-- What the task asks --
Lines holding the word "plus" in the material below: count them and write the number alone.

************

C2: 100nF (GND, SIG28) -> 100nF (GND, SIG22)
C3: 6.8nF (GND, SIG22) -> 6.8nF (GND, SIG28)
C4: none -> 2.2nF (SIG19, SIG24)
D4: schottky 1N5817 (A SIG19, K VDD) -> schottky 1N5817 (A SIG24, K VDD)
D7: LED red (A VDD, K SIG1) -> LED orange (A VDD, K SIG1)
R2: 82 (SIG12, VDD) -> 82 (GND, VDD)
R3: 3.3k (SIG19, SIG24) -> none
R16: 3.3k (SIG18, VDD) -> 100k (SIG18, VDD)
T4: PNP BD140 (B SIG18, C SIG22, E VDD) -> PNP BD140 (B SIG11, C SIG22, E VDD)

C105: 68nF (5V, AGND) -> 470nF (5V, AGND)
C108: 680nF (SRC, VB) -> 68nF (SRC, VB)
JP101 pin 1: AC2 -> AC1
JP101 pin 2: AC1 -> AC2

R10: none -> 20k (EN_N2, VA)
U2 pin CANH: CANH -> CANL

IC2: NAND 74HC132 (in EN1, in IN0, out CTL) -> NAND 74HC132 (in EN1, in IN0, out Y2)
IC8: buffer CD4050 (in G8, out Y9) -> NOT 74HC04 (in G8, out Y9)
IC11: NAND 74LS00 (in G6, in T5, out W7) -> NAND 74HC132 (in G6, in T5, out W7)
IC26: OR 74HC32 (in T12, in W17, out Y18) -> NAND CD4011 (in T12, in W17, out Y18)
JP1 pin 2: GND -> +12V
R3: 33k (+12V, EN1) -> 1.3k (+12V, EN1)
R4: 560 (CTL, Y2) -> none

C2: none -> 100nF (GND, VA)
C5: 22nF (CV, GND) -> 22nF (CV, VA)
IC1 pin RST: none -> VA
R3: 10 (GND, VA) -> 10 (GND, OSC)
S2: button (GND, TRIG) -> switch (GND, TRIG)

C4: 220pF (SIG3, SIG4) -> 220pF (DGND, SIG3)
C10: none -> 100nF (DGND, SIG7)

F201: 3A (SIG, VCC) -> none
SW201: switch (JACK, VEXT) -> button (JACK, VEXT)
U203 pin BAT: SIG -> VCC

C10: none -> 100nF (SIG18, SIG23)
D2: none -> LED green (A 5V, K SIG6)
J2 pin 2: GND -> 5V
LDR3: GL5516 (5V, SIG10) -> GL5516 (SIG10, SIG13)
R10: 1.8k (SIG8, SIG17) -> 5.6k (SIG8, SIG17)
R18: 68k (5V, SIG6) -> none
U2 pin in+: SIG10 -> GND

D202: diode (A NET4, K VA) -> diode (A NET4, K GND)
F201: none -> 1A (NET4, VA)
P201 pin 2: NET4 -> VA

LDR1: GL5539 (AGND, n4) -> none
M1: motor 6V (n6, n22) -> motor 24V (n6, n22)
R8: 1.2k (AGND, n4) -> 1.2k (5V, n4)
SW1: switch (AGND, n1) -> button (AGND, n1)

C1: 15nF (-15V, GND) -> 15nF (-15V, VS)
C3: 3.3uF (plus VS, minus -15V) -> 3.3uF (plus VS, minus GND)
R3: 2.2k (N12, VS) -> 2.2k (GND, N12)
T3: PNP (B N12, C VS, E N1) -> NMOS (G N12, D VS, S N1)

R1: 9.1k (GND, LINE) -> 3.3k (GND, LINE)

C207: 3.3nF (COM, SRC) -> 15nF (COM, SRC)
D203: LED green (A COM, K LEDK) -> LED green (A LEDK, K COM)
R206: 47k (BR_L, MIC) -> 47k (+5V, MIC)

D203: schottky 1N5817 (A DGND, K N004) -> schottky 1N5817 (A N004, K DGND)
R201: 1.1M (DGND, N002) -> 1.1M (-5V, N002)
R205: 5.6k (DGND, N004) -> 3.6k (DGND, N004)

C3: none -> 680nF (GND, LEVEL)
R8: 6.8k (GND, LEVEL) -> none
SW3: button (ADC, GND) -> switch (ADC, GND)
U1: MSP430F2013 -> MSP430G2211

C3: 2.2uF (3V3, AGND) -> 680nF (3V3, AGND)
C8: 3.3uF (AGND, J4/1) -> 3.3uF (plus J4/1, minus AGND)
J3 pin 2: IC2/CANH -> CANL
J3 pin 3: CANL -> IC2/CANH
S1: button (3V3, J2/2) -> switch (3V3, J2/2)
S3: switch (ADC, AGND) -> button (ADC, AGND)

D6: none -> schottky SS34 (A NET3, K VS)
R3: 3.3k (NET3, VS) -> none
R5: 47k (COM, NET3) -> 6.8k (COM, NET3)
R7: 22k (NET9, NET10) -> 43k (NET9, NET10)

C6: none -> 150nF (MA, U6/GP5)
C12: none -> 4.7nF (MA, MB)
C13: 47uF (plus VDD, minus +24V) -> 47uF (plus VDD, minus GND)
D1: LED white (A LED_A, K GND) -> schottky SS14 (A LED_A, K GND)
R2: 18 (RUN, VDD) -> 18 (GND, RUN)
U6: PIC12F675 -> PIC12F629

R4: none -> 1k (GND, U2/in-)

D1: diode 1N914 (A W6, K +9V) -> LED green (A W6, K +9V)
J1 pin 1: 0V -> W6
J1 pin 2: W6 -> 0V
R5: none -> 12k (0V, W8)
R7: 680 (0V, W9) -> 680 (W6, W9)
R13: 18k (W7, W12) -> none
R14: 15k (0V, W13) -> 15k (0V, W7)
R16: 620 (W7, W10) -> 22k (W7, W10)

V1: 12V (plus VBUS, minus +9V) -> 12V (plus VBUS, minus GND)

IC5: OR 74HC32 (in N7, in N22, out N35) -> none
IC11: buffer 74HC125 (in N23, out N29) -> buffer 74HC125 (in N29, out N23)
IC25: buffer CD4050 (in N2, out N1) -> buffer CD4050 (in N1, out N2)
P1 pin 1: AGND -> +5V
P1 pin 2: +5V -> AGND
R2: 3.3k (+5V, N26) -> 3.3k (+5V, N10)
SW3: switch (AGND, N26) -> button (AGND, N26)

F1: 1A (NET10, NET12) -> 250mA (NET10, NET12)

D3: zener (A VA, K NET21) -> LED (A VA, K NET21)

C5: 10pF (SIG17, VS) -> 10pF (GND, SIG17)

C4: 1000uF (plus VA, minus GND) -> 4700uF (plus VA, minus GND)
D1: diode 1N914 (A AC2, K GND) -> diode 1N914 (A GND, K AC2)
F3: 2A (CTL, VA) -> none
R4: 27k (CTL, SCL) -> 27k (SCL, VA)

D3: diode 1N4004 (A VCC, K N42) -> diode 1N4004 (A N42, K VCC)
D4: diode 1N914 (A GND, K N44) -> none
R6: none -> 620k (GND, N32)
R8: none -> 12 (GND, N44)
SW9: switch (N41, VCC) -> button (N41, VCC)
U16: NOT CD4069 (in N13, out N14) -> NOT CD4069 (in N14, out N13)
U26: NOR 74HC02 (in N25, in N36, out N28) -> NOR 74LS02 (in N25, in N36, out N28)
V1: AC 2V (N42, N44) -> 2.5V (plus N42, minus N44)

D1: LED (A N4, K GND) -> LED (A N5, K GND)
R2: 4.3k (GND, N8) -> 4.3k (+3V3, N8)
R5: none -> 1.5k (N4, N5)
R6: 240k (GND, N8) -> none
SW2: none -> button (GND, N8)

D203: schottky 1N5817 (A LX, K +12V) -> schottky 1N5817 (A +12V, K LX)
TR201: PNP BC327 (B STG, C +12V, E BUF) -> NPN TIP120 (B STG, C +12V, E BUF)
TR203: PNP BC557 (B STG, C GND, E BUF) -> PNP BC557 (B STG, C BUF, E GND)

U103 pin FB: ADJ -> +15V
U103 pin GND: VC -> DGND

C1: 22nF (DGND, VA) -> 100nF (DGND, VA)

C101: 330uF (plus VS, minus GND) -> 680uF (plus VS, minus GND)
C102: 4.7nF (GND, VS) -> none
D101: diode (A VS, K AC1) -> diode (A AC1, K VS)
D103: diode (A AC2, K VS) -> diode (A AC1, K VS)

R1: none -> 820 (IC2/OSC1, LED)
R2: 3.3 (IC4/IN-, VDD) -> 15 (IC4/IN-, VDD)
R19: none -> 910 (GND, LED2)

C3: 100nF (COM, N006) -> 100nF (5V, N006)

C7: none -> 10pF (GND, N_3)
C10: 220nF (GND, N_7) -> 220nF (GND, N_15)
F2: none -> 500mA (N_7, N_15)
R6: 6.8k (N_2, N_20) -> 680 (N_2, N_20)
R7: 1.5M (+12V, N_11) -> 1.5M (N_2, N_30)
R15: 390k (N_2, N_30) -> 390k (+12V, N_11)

************

-- Response to the task --
7